Task item - Each entry in the listing must be set down again word for word.

Exercise inputs -
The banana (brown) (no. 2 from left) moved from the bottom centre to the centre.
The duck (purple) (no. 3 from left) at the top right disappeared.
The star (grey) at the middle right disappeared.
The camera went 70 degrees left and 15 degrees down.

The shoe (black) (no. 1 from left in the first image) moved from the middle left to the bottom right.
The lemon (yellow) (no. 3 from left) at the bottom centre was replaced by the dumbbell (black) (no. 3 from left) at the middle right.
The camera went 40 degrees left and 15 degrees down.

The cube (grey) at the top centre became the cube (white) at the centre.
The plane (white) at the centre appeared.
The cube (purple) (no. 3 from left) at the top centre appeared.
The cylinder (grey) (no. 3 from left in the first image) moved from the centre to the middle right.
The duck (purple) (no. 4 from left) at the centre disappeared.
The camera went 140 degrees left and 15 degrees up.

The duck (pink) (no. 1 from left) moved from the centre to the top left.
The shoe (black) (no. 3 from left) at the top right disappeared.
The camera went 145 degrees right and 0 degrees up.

Exercise solution -
The banana (brown) (no. 2 from left) moved from the bottom centre to the centre.
The duck (purple) (no. 3 from left) at the top right disappeared.
The star (grey) at the middle right disappeared.
The camera went 70 degrees left and 15 degrees down.

The shoe (black) (no. 1 from left in the first image) moved from the middle left to the bottom right.
The lemon (yellow) (no. 3 from left) at the bottom centre was replaced by the dumbbell (black) (no. 3 from left) at the middle right.
The camera went 40 degrees left and 15 degrees down.

The cube (grey) at the top centre became the cube (white) at the centre.
The plane (white) at the centre appeared.
The cube (purple) (no. 3 from left) at the top centre appeared.
The cylinder (grey) (no. 3 from left in the first image) moved from the centre to the middle right.
The duck (purple) (no. 4 from left) at the centre disappeared.
The camera went 140 degrees left and 15 degrees up.

The duck (pink) (no. 1 from left) moved from the centre to the top left.
The shoe (black) (no. 3 from left) at the top right disappeared.
The camera went 145 degrees right and 0 degrees up.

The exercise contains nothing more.